» Your task
Read through the entries below and copy each line where "brown" turns up.

» Exercise inputs
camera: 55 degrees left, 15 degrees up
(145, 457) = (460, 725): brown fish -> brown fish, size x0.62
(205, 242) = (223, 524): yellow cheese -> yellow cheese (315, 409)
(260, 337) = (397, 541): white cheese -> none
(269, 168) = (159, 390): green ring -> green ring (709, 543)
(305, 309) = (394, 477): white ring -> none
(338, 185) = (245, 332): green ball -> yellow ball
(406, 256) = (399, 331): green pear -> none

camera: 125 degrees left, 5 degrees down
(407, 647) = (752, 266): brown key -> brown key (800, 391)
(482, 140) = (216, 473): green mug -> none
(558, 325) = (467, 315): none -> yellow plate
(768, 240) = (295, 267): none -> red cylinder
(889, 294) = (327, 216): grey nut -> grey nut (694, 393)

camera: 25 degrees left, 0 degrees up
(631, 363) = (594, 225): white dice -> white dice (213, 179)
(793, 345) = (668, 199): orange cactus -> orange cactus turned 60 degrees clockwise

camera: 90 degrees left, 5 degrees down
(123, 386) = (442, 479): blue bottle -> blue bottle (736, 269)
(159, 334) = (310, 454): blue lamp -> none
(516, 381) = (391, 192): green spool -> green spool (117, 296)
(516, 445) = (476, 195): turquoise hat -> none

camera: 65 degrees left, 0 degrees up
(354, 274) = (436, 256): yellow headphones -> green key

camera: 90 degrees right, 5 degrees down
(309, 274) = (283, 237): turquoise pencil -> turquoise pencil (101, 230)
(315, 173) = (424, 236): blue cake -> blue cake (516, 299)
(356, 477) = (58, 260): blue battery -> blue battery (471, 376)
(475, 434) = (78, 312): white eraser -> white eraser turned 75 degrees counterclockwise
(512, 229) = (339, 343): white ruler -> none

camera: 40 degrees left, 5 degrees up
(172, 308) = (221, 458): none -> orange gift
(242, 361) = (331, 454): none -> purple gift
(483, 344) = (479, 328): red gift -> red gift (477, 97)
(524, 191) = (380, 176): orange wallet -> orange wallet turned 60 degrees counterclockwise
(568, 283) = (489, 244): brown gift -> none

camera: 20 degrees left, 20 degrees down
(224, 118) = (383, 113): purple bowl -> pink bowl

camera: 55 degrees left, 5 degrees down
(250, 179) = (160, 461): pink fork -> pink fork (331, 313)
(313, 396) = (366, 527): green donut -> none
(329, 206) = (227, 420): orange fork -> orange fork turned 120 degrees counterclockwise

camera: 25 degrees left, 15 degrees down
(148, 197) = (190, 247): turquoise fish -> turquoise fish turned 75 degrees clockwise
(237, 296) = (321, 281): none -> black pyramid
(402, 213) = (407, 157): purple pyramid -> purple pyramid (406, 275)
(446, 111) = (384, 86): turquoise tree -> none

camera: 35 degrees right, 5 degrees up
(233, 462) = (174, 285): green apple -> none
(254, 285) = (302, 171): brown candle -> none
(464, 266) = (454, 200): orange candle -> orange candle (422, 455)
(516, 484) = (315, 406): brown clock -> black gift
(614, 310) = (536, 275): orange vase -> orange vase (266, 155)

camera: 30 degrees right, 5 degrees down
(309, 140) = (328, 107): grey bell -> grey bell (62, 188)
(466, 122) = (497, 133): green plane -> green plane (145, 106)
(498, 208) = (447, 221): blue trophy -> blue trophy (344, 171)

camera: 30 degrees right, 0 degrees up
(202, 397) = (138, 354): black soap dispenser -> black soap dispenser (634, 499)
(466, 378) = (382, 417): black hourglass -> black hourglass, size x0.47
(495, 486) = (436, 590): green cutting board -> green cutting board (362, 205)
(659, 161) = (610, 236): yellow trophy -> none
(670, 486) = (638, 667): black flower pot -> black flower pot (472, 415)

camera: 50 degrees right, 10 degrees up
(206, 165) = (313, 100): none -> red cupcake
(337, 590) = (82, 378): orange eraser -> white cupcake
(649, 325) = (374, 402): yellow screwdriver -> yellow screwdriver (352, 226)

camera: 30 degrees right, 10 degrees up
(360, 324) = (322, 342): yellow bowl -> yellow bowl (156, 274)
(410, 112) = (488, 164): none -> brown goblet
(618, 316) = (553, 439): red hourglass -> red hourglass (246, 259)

» Answer section
(145, 457) = (460, 725): brown fish -> brown fish, size x0.62
(407, 647) = (752, 266): brown key -> brown key (800, 391)
(568, 283) = (489, 244): brown gift -> none
(254, 285) = (302, 171): brown candle -> none
(516, 484) = (315, 406): brown clock -> black gift
(410, 112) = (488, 164): none -> brown goblet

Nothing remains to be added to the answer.